■ SUPPLIED MATERIAL ■

+++

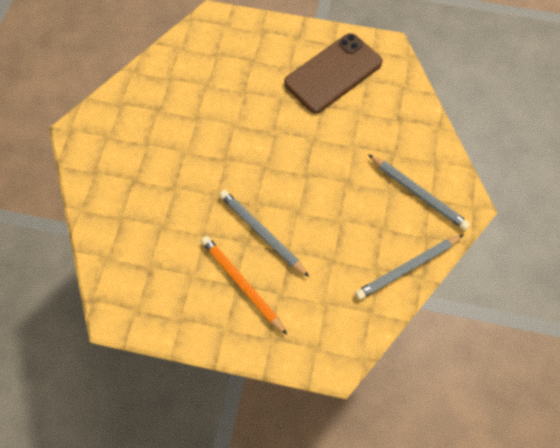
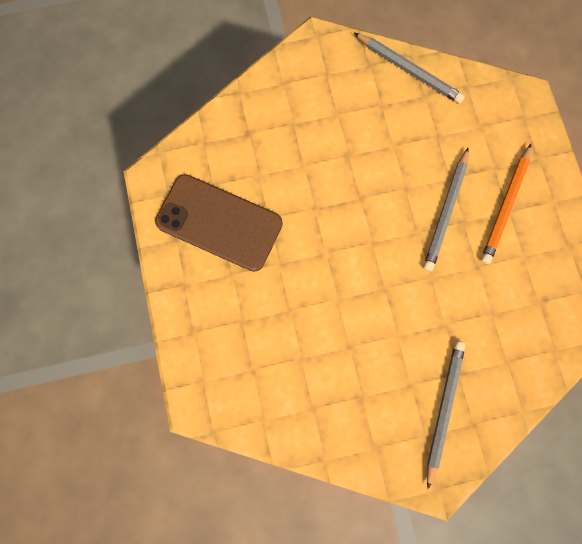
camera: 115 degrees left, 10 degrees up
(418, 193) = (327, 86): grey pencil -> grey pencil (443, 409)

+++

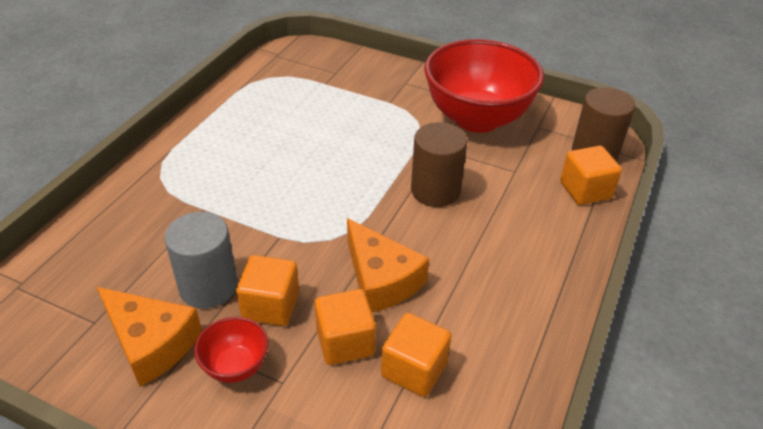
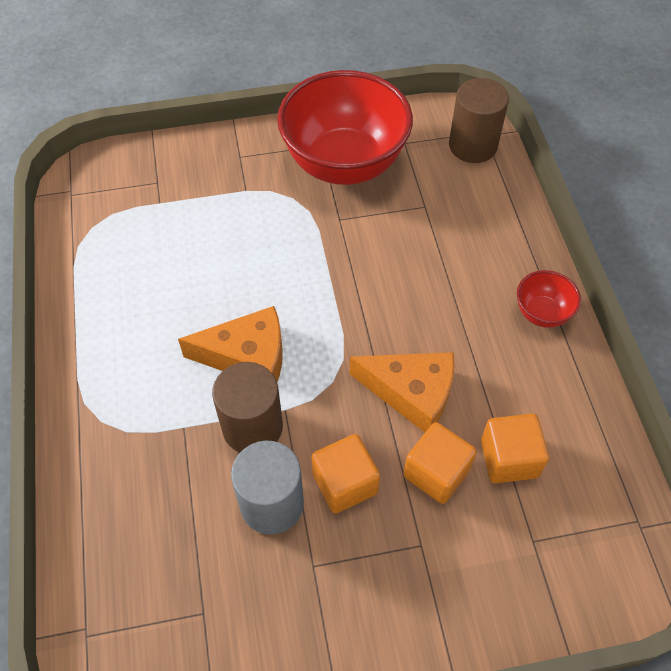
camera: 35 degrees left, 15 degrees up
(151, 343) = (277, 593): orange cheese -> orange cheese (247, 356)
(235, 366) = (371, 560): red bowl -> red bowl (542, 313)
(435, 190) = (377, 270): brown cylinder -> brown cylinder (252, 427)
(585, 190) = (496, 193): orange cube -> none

+++

■ THE PROBLEM ■
Count the lines in the records above that contain the word "orange", and give only the number.

■ ANSWER SECTION ■
2